**Problem requirements**
The records that follow are to be repeated exactly, with no pictures carried over.

|---|

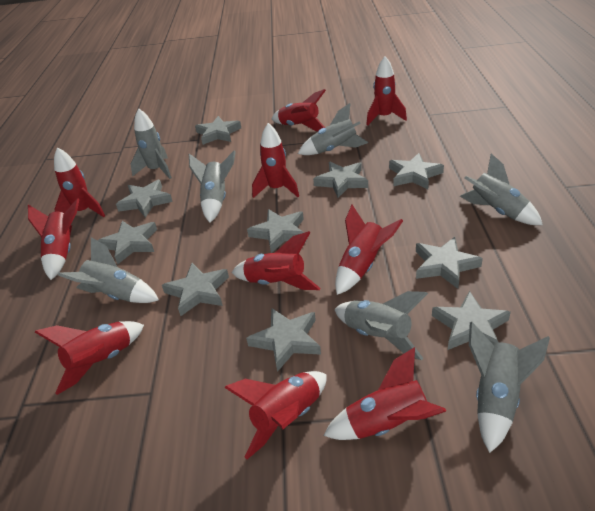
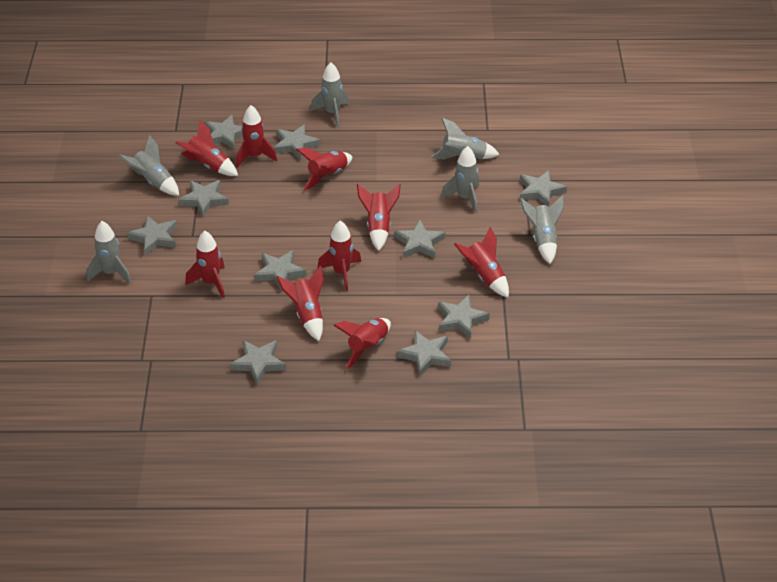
grey rocket: 7 -> 6
red rocket: 10 -> 9

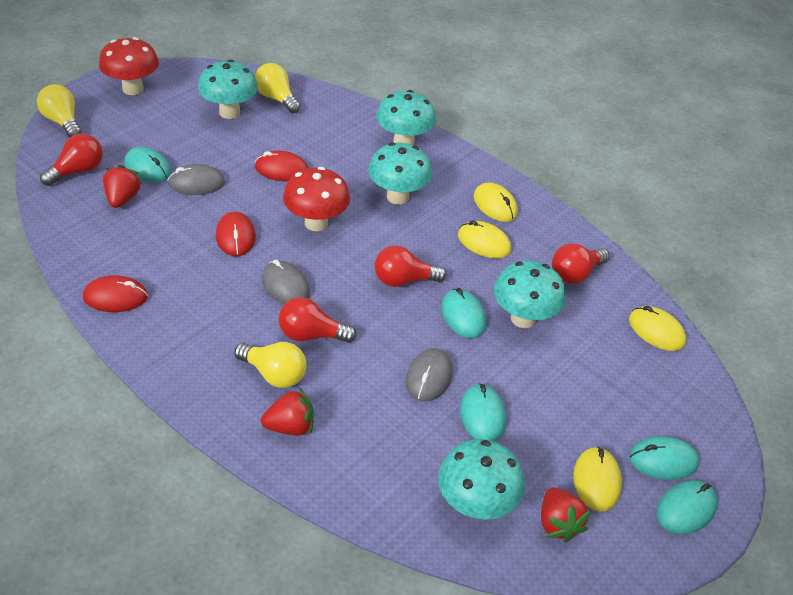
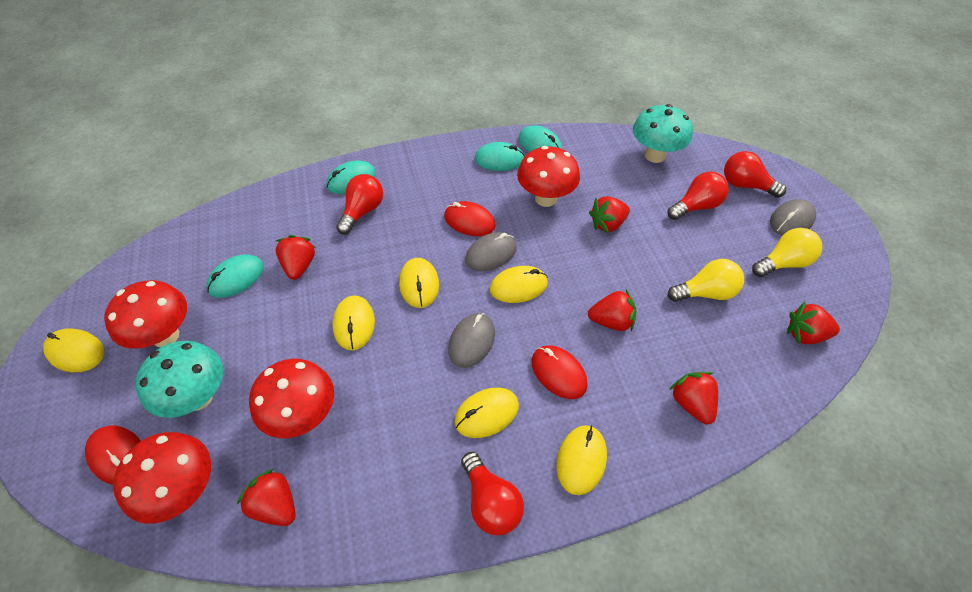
red mushroom: 2 -> 4
red strawberry: 3 -> 6
turquoise mouse: 5 -> 4
turquoise mushroom: 5 -> 2
yellow light bulb: 3 -> 2
yellow mouse: 4 -> 6

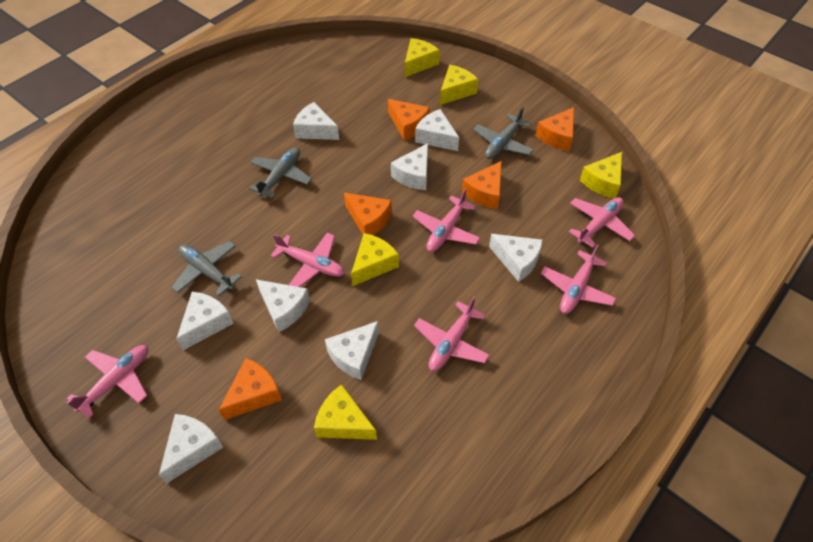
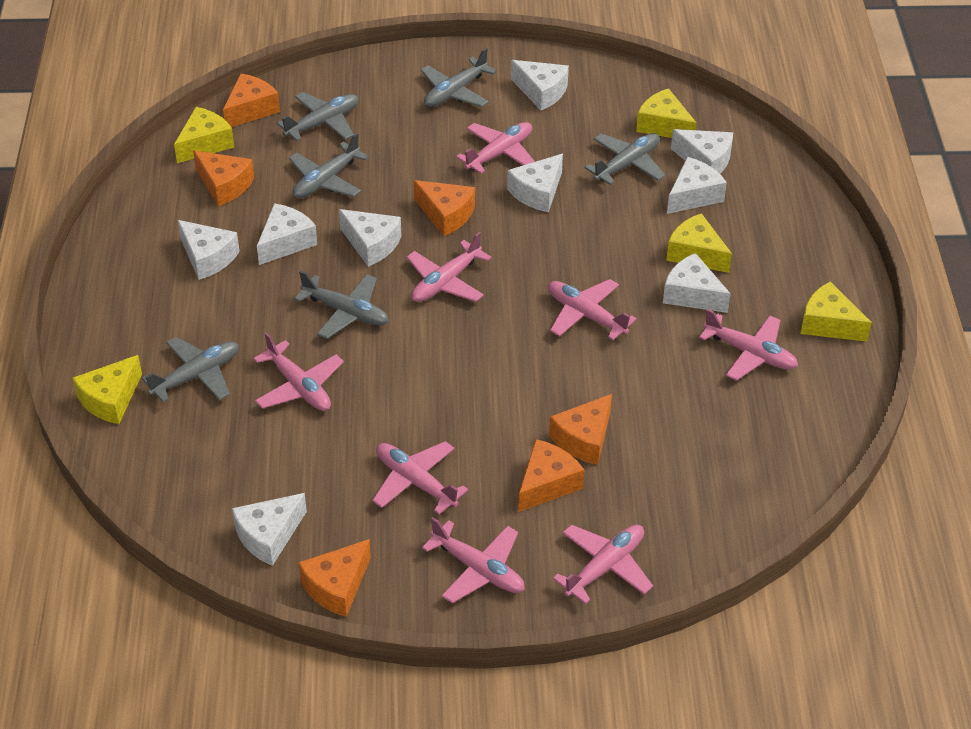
grey plane: 3 -> 6
orange cheese: 5 -> 6
pink plane: 6 -> 8
white cheese: 8 -> 9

|---|

**Solution to this exercise**
grey rocket: 7 -> 6
red rocket: 10 -> 9

red mushroom: 2 -> 4
red strawberry: 3 -> 6
turquoise mouse: 5 -> 4
turquoise mushroom: 5 -> 2
yellow light bulb: 3 -> 2
yellow mouse: 4 -> 6

grey plane: 3 -> 6
orange cheese: 5 -> 6
pink plane: 6 -> 8
white cheese: 8 -> 9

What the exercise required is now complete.